▶ AVAILABLE DATA

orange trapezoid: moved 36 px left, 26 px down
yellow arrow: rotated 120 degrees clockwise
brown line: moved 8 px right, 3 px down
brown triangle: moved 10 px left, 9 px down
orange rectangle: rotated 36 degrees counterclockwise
==
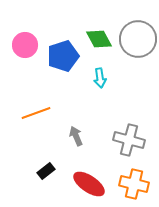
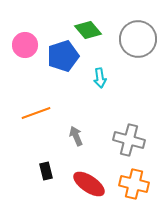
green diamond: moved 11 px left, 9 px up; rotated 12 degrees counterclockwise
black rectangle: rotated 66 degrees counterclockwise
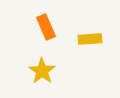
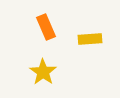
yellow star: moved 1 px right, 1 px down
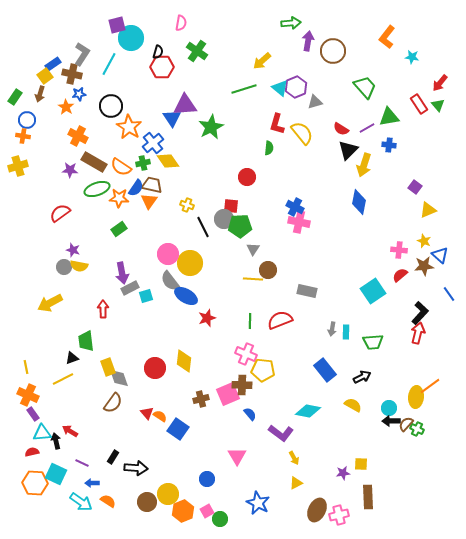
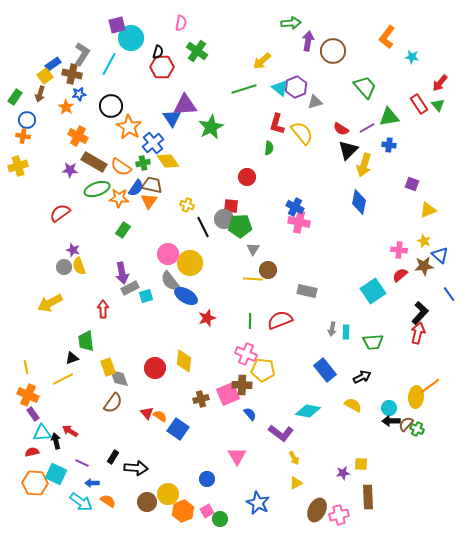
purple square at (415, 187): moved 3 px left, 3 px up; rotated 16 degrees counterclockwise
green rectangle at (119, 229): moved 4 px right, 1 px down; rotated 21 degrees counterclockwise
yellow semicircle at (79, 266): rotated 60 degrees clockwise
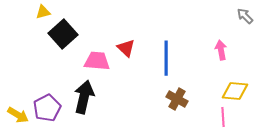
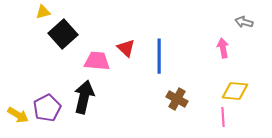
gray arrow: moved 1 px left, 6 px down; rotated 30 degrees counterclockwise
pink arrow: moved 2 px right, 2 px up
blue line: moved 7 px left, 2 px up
...
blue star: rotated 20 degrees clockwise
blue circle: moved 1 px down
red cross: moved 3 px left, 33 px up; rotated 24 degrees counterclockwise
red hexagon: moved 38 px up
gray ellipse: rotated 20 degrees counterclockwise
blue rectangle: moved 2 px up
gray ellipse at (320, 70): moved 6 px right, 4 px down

▶ WHAT YOU HAVE TO DO
Above are the records; repeat exactly the lines from the one holding "brown line: moved 8 px right, 3 px down" down to the one holding "orange rectangle: rotated", end lines included.

▶ EXPECTED ANSWER
brown line: moved 8 px right, 3 px down
brown triangle: moved 10 px left, 9 px down
orange rectangle: rotated 36 degrees counterclockwise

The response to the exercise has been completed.